Data to process >>

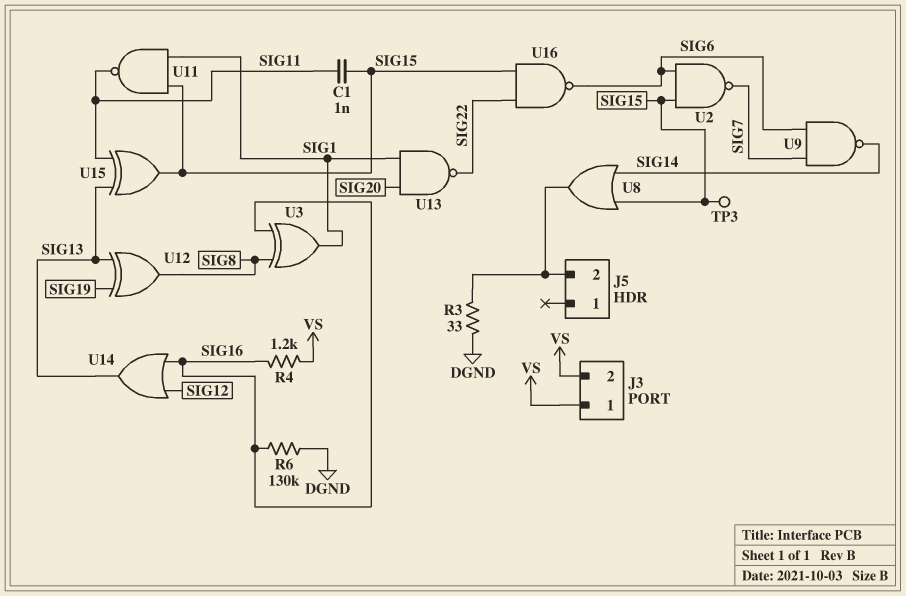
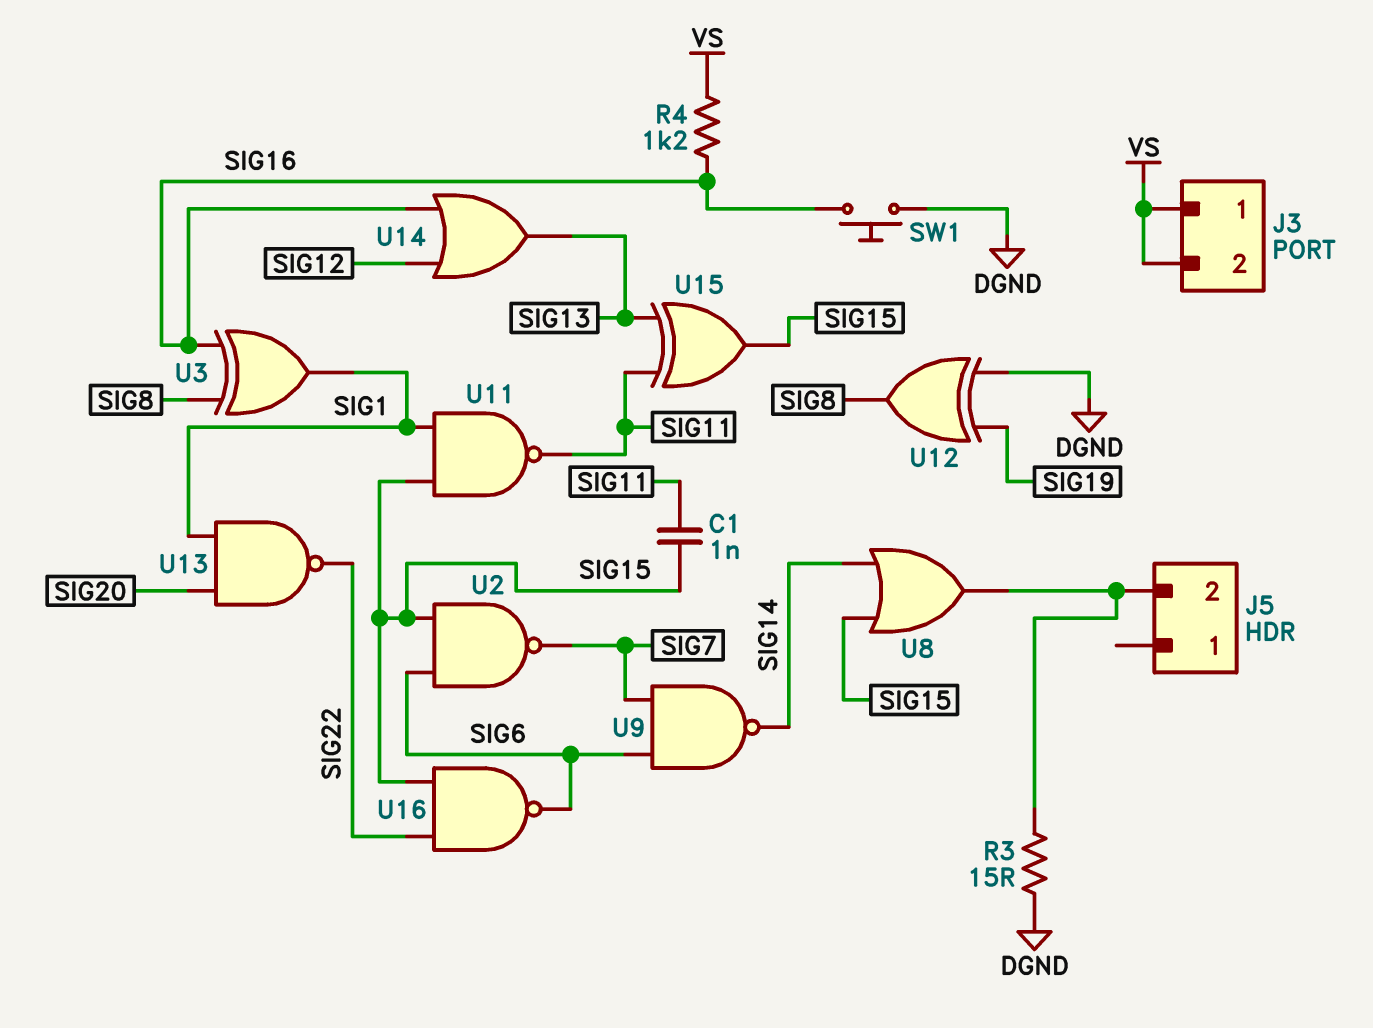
R3: 33 (DGND, J5/2) -> 15 (DGND, J5/2)
R6: 130k (DGND, SIG16) -> none
SW1: none -> button (DGND, SIG16)
TP3: test point (SIG15) -> none
U12: XOR (in SIG13, in SIG19, out SIG8) -> XOR (in DGND, in SIG19, out SIG8)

Task >> Your answer must be the records above, copied exactly, with no pictures.

Output for this task >>
R3: 33 (DGND, J5/2) -> 15 (DGND, J5/2)
R6: 130k (DGND, SIG16) -> none
SW1: none -> button (DGND, SIG16)
TP3: test point (SIG15) -> none
U12: XOR (in SIG13, in SIG19, out SIG8) -> XOR (in DGND, in SIG19, out SIG8)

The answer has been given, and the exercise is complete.